*** Entries provided ***

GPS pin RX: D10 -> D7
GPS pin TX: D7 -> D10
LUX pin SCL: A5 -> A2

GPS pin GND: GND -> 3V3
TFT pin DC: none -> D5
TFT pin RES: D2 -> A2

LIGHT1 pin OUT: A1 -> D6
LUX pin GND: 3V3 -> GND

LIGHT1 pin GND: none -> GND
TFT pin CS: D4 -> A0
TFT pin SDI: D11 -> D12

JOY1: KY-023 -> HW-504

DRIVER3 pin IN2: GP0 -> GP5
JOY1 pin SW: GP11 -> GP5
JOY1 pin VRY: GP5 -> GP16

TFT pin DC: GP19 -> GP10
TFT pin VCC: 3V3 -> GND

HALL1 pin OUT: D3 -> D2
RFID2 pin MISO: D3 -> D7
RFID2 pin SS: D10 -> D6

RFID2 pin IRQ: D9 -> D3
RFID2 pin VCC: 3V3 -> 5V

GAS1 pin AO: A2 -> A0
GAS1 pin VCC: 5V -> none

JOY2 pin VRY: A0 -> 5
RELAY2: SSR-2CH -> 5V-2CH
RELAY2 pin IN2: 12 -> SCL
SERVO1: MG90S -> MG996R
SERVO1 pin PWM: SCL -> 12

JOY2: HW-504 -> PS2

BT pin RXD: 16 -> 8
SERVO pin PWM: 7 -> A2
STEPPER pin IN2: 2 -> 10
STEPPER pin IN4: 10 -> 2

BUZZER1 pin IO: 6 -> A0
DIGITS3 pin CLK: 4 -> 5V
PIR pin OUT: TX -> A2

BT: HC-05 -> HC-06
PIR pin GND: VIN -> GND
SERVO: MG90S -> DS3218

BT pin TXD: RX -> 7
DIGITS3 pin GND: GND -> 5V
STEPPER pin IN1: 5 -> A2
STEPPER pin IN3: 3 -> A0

***

### Exercise brief:
Give every line of the material again, exactly as it reads.

### The completed task:
GPS pin RX: D10 -> D7
GPS pin TX: D7 -> D10
LUX pin SCL: A5 -> A2

GPS pin GND: GND -> 3V3
TFT pin DC: none -> D5
TFT pin RES: D2 -> A2

LIGHT1 pin OUT: A1 -> D6
LUX pin GND: 3V3 -> GND

LIGHT1 pin GND: none -> GND
TFT pin CS: D4 -> A0
TFT pin SDI: D11 -> D12

JOY1: KY-023 -> HW-504

DRIVER3 pin IN2: GP0 -> GP5
JOY1 pin SW: GP11 -> GP5
JOY1 pin VRY: GP5 -> GP16

TFT pin DC: GP19 -> GP10
TFT pin VCC: 3V3 -> GND

HALL1 pin OUT: D3 -> D2
RFID2 pin MISO: D3 -> D7
RFID2 pin SS: D10 -> D6

RFID2 pin IRQ: D9 -> D3
RFID2 pin VCC: 3V3 -> 5V

GAS1 pin AO: A2 -> A0
GAS1 pin VCC: 5V -> none

JOY2 pin VRY: A0 -> 5
RELAY2: SSR-2CH -> 5V-2CH
RELAY2 pin IN2: 12 -> SCL
SERVO1: MG90S -> MG996R
SERVO1 pin PWM: SCL -> 12

JOY2: HW-504 -> PS2

BT pin RXD: 16 -> 8
SERVO pin PWM: 7 -> A2
STEPPER pin IN2: 2 -> 10
STEPPER pin IN4: 10 -> 2

BUZZER1 pin IO: 6 -> A0
DIGITS3 pin CLK: 4 -> 5V
PIR pin OUT: TX -> A2

BT: HC-05 -> HC-06
PIR pin GND: VIN -> GND
SERVO: MG90S -> DS3218

BT pin TXD: RX -> 7
DIGITS3 pin GND: GND -> 5V
STEPPER pin IN1: 5 -> A2
STEPPER pin IN3: 3 -> A0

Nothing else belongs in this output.